▸ WHAT IS REQUIRED
Whenever a line of the material contains the string "dice", it should be copied.

▸ DATA SHOWN
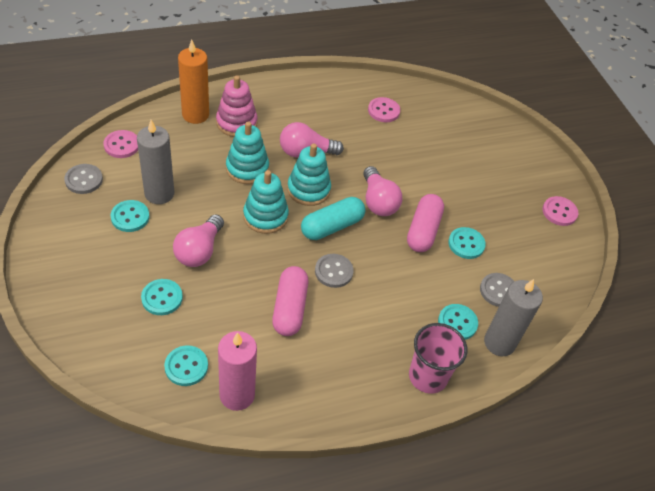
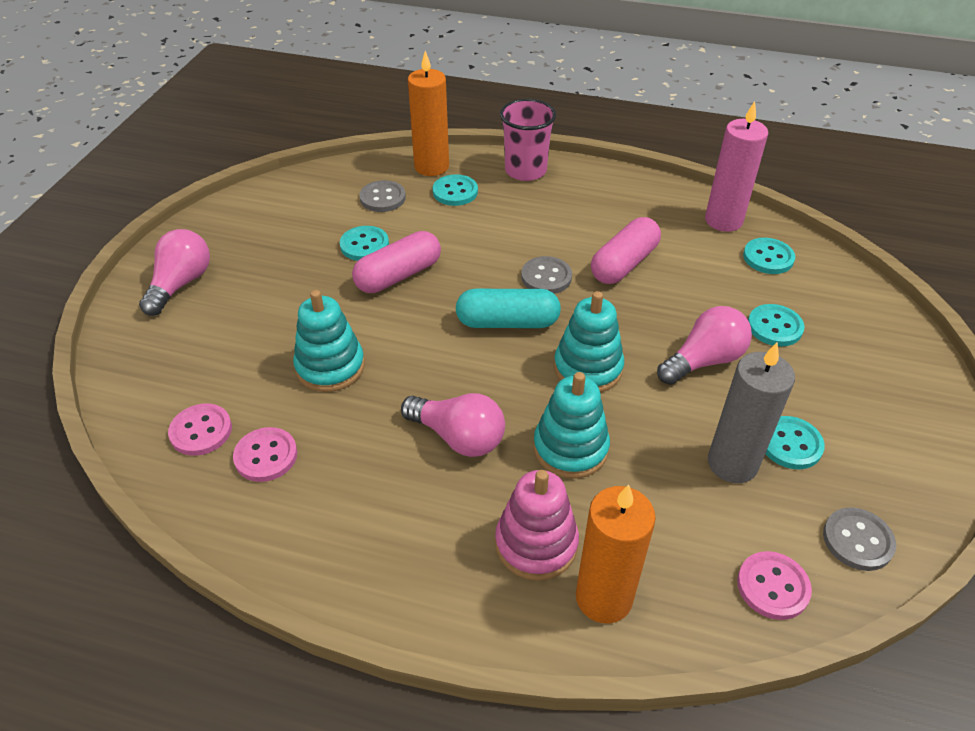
camera: 140 degrees left, 5 degrees down
(308, 189) = (500, 379): turquoise stacking toy -> turquoise stacking toy (330, 367)
(378, 202) = (419, 327): pink light bulb -> pink light bulb (181, 284)
(499, 342) = (431, 166): grey candle -> orange candle
(559, 212) = (216, 232): pink button -> pink button (201, 431)

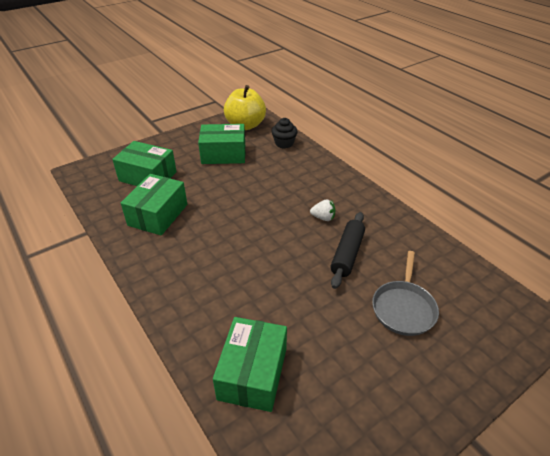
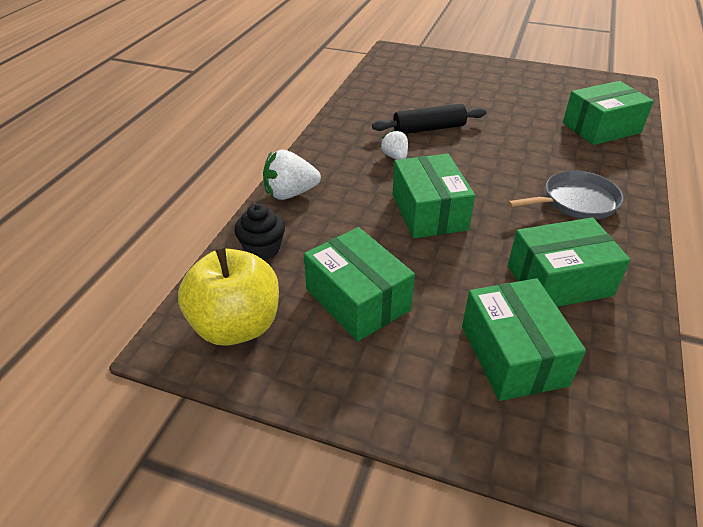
camera: 125 degrees left, 0 degrees up
(255, 202) = (429, 212): none -> green box
(321, 164) = (290, 193): none -> white strawberry
(403, 308) = (452, 92): grey pan -> grey pan (576, 201)

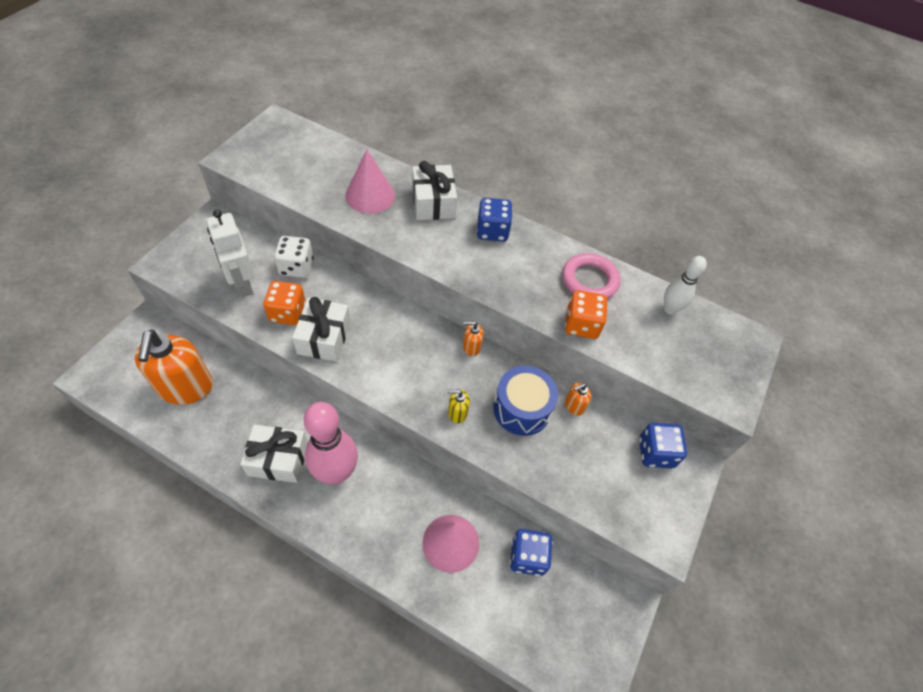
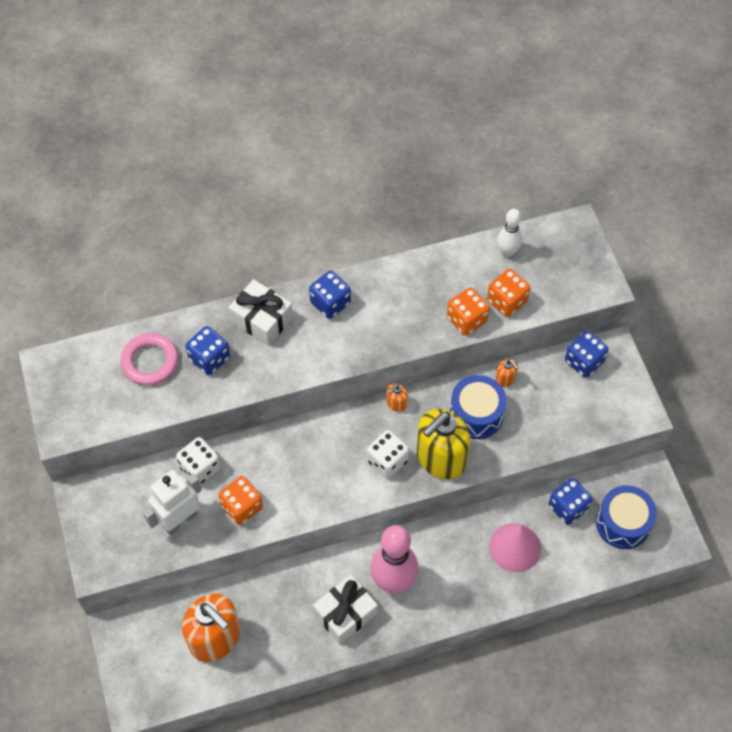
camera: 40 degrees left, 5 degrees up
(243, 284) = (179, 520): white robot -> white robot turned 120 degrees clockwise
(324, 338) = (291, 498): white gift -> none
(370, 195) = (209, 358): pink cone -> blue dice
(417, 377) = (387, 461): none -> white dice
(457, 413) = (440, 458): yellow soap dispenser -> yellow soap dispenser, size x2.41
(560, 619) = (623, 523): none -> blue drum
(574, 406) = (505, 379): orange soap dispenser -> orange soap dispenser turned 60 degrees counterclockwise
(589, 280) = (436, 279): pink ring -> pink ring (150, 361)
(630, 340) = (507, 301): none -> orange dice

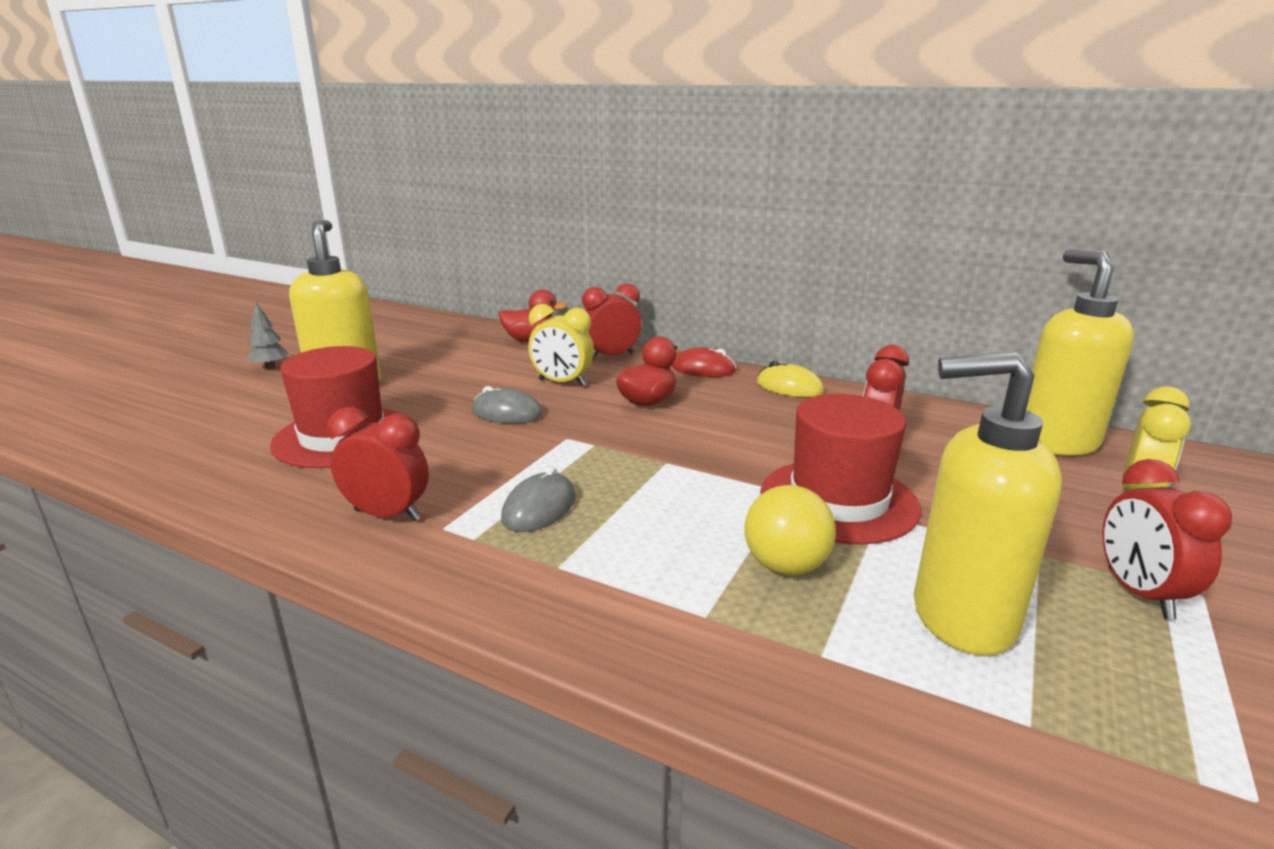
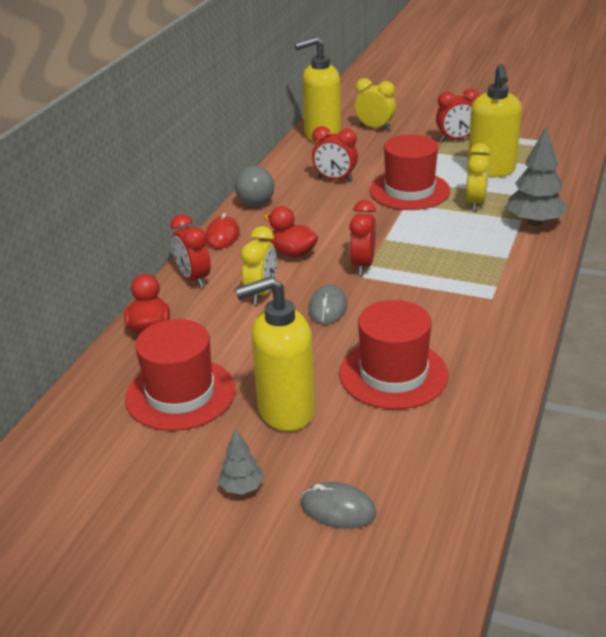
camera: 95 degrees left, 10 degrees up
(387, 515) = (489, 320): red clock -> red clock (362, 265)
(418, 350) = (180, 394): none -> red hat
(539, 508) = (456, 271): grey mouse -> grey mouse (338, 509)
(688, 632) = (534, 222): none -> grey tree
(785, 566) = (475, 203): yellow ball -> yellow clock
(789, 387) = (255, 203): yellow mouse -> grey ball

▸ RESPONSE TO THIS TASK
(370, 195) = (209, 358): pink cone -> blue dice
(417, 377) = (387, 461): none -> white dice
(630, 340) = (507, 301): none -> orange dice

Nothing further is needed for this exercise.